### What is being asked
Below are entries with pictures in them. Output exactly the lines starting at the line with "blue triangle: (127, 59)" and ending at the line with "gray cross: (41, 119) -> (57, 75), moved", both included, but not the pictures.

### Record extracts

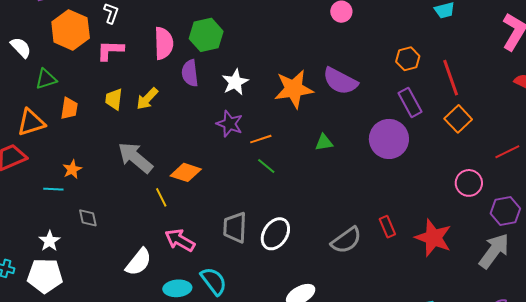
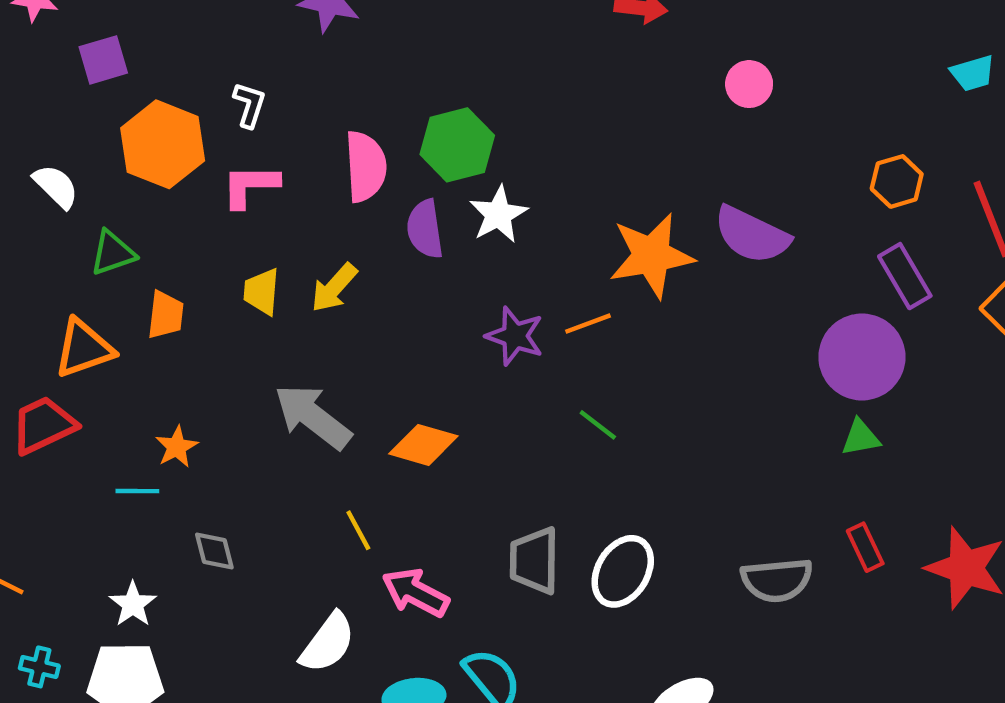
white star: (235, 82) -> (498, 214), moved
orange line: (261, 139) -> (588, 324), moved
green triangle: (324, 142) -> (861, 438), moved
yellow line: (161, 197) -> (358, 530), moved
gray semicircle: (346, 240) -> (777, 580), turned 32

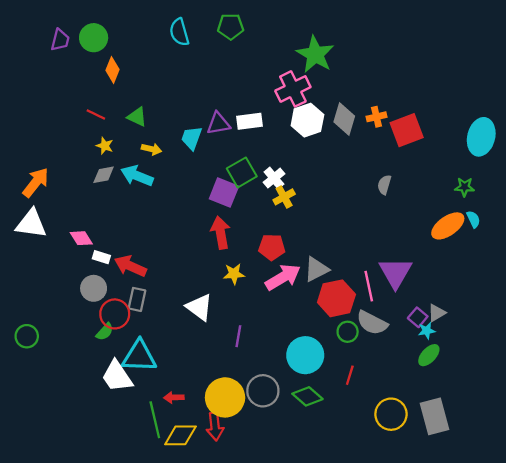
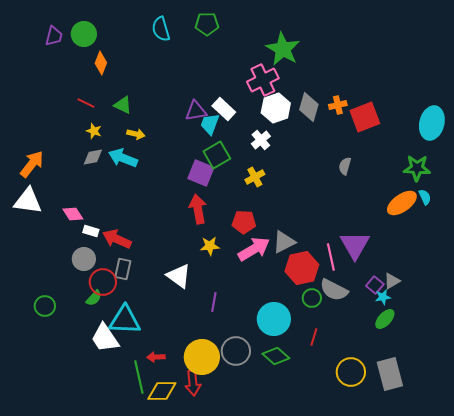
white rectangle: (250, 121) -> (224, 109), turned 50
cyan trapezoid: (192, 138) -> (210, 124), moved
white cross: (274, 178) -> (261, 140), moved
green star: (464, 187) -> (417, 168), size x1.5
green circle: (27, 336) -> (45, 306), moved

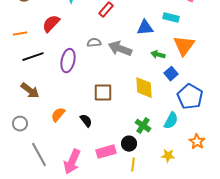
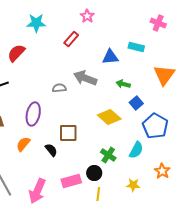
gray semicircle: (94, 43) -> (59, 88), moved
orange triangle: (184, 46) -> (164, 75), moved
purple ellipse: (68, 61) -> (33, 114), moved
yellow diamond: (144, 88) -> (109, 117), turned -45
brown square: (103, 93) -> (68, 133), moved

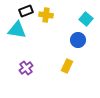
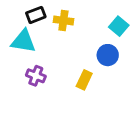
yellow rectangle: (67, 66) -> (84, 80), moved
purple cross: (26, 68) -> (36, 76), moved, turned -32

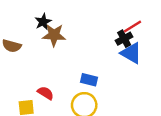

* * *

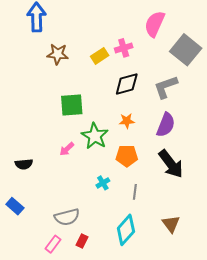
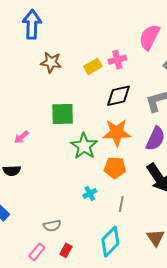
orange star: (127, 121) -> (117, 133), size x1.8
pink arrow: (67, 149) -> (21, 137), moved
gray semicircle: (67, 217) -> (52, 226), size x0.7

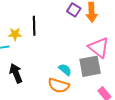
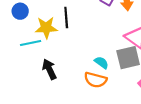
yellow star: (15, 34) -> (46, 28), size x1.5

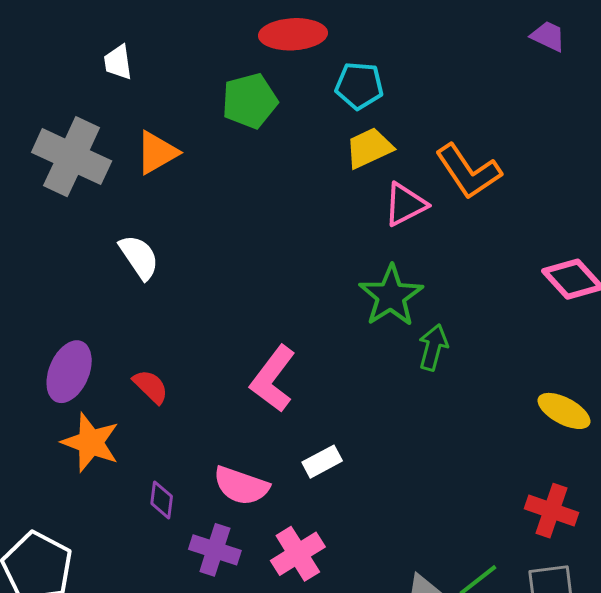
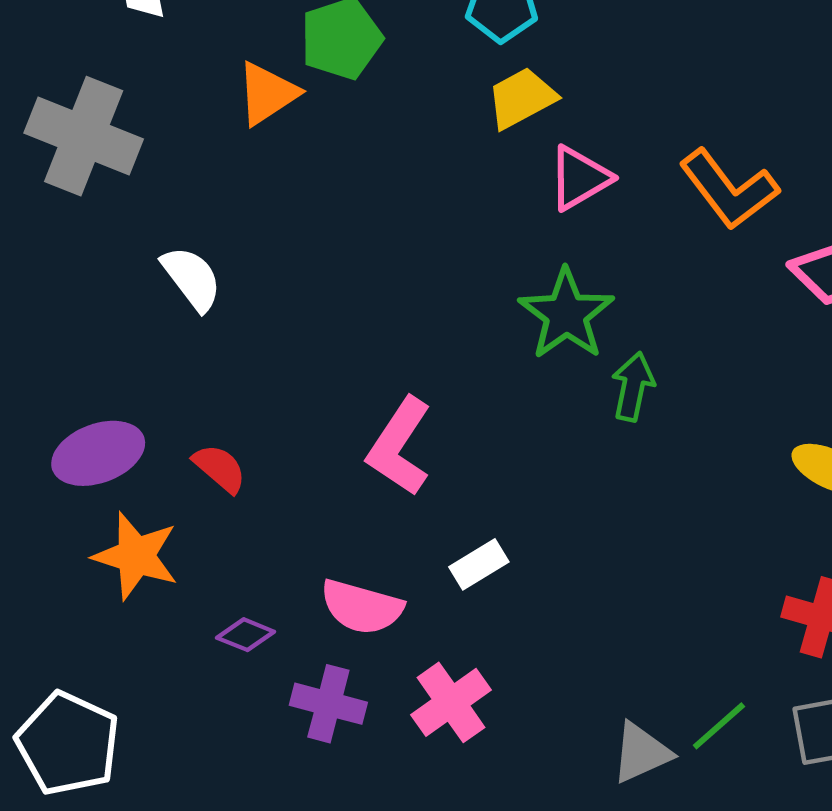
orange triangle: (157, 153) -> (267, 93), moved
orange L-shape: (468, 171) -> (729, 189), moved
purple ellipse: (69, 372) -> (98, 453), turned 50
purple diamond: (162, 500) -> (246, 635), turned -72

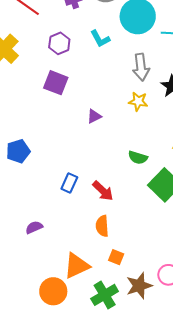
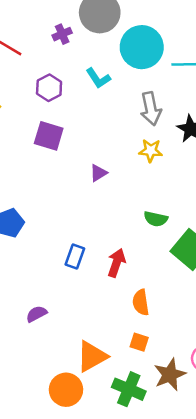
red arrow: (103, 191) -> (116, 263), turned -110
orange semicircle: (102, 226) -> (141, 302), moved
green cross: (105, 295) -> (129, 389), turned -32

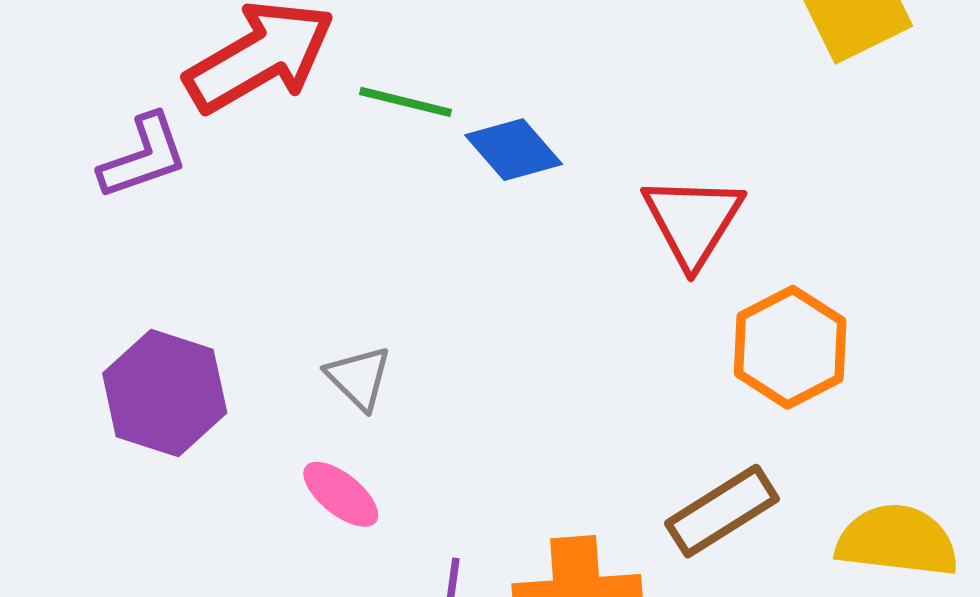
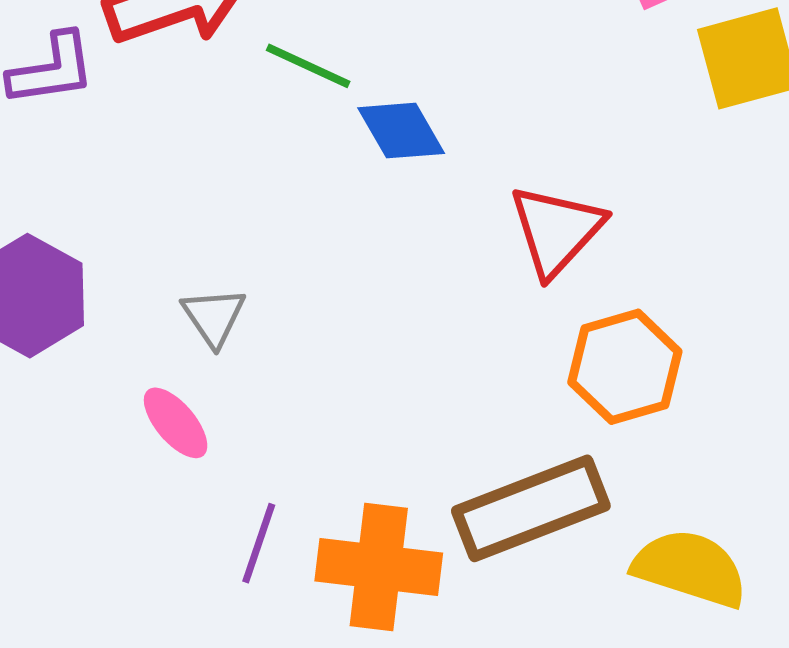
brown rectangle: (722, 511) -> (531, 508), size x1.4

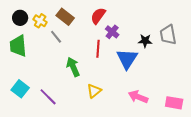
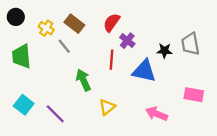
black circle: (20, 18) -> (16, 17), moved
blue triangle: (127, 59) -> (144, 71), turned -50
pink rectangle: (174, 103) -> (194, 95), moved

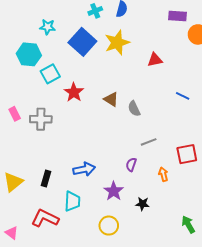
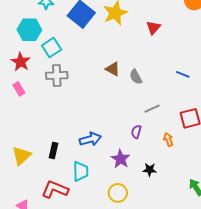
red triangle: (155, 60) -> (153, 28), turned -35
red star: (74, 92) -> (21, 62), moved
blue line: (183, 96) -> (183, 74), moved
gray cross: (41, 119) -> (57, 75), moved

...

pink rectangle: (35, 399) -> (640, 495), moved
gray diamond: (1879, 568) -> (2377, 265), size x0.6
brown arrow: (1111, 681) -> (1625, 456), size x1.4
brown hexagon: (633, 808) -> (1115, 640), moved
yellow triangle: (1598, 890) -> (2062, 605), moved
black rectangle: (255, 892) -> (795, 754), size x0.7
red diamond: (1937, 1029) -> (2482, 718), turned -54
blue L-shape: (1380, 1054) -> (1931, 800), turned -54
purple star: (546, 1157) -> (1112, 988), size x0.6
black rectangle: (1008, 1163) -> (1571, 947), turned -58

### Worked solution
blue triangle: (127, 59) -> (144, 71), turned -50
pink rectangle: (174, 103) -> (194, 95), moved

red triangle: (155, 60) -> (153, 28), turned -35
red star: (74, 92) -> (21, 62), moved
blue line: (183, 96) -> (183, 74), moved
gray cross: (41, 119) -> (57, 75), moved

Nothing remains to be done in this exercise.